What is needed:
Without copying the images, write out all the entries below verbatim.

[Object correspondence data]

[Start of section]

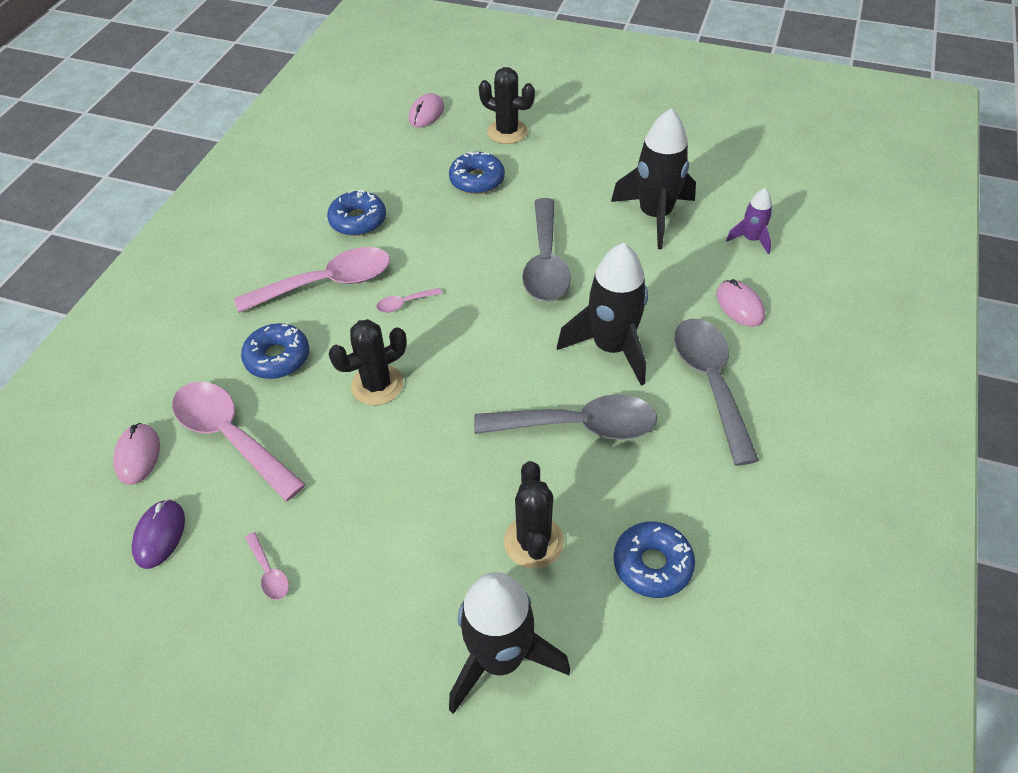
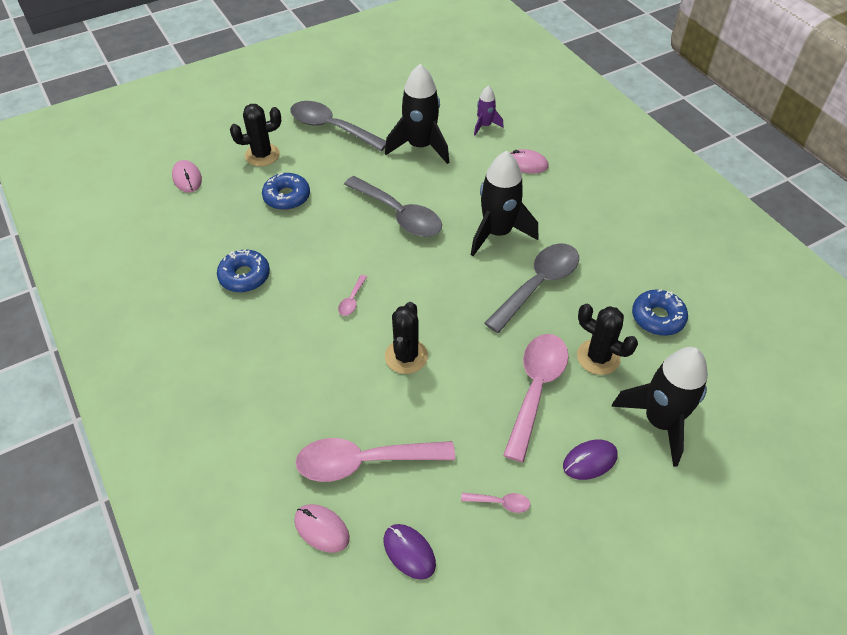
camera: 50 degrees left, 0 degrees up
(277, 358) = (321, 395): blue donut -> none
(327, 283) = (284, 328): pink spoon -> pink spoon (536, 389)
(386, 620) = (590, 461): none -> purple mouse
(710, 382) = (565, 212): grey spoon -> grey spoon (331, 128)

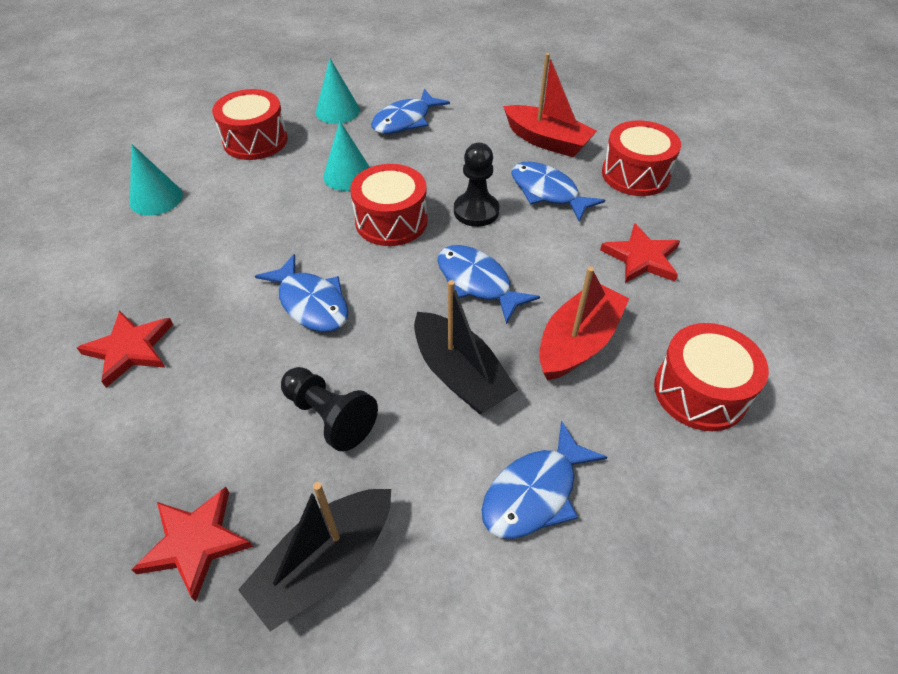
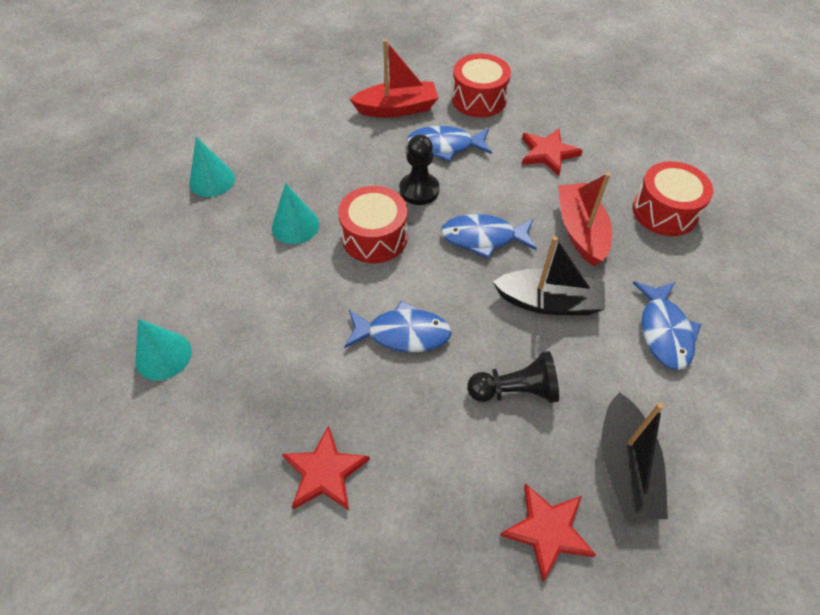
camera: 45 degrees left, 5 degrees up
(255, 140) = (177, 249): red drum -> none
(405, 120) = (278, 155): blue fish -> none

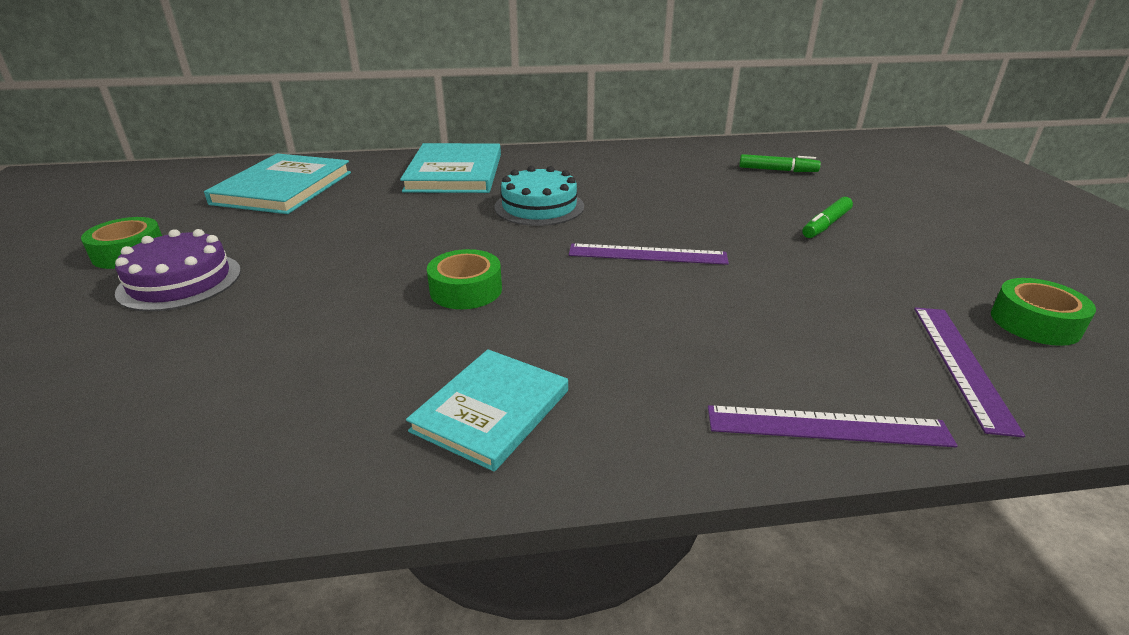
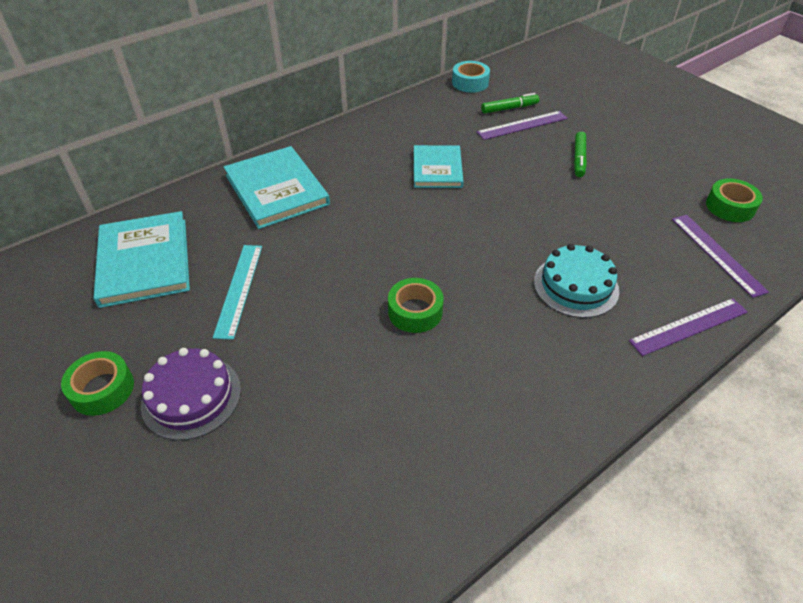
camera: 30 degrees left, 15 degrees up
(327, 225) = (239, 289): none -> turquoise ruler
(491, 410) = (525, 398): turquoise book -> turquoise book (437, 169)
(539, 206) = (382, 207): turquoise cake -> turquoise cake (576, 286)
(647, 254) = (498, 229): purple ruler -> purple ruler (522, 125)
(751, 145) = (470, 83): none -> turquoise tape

[End of section]

Answer for the task:
camera: 50 degrees left, 0 degrees up
(277, 358) = (321, 395): blue donut -> none
(327, 283) = (284, 328): pink spoon -> pink spoon (536, 389)
(386, 620) = (590, 461): none -> purple mouse
(710, 382) = (565, 212): grey spoon -> grey spoon (331, 128)

camera: 45 degrees left, 5 degrees up
(255, 140) = (177, 249): red drum -> none
(405, 120) = (278, 155): blue fish -> none

camera: 30 degrees left, 15 degrees up
(327, 225) = (239, 289): none -> turquoise ruler
(491, 410) = (525, 398): turquoise book -> turquoise book (437, 169)
(539, 206) = (382, 207): turquoise cake -> turquoise cake (576, 286)
(647, 254) = (498, 229): purple ruler -> purple ruler (522, 125)
(751, 145) = (470, 83): none -> turquoise tape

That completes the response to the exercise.